» **EXERCISE BRIEF**
Copy every line that holds the string "after" from the data below.

» **SOURCE MATERIAL**

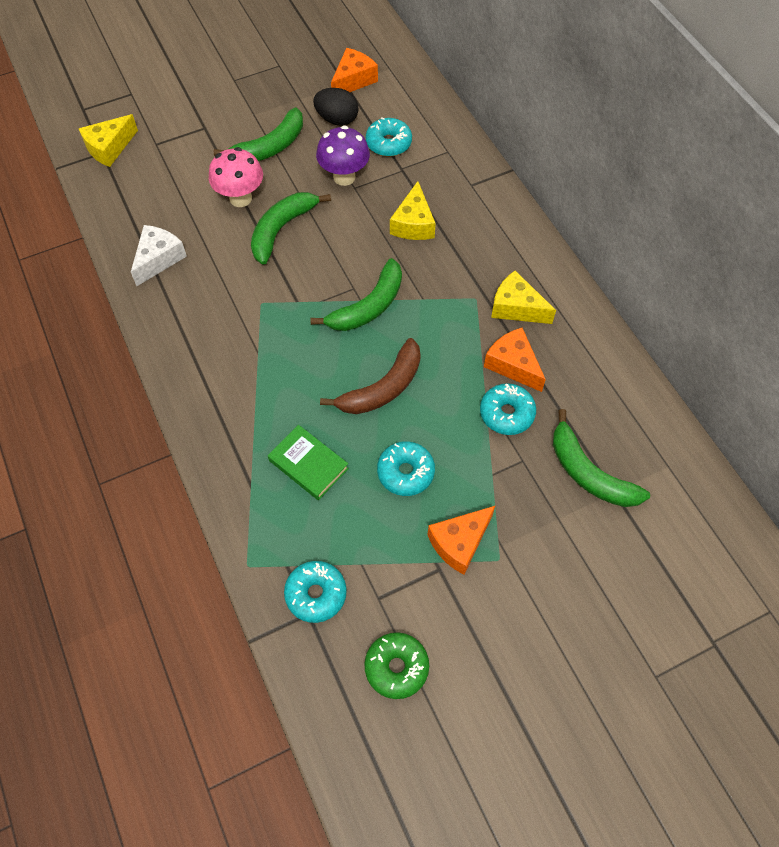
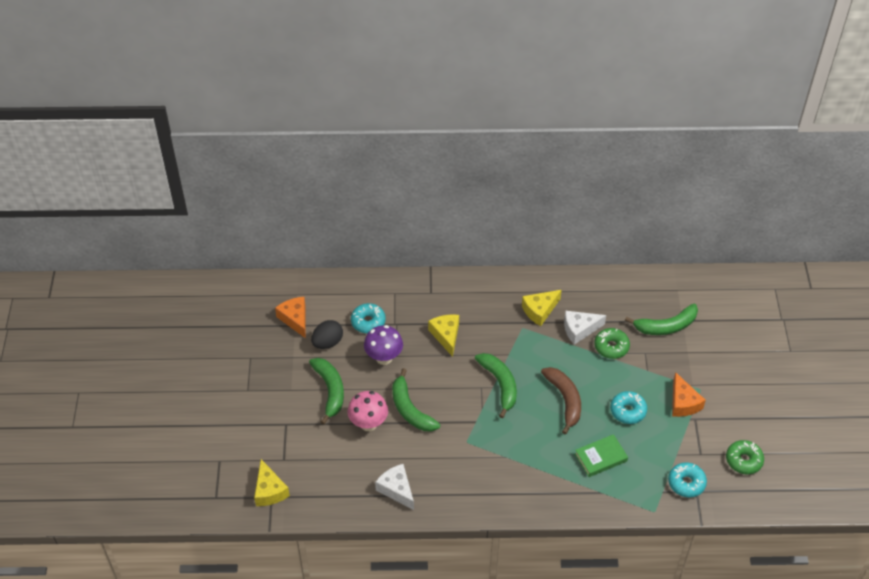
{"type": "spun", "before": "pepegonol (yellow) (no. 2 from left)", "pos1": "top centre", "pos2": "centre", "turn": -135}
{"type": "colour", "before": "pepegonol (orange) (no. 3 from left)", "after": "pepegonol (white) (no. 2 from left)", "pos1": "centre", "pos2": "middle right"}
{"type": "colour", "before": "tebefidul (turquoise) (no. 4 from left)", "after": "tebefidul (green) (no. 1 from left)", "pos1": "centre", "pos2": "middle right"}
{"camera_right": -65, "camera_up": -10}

» **REPLY TO THE TASK**
{"type": "colour", "before": "pepegonol (orange) (no. 3 from left)", "after": "pepegonol (white) (no. 2 from left)", "pos1": "centre", "pos2": "middle right"}
{"type": "colour", "before": "tebefidul (turquoise) (no. 4 from left)", "after": "tebefidul (green) (no. 1 from left)", "pos1": "centre", "pos2": "middle right"}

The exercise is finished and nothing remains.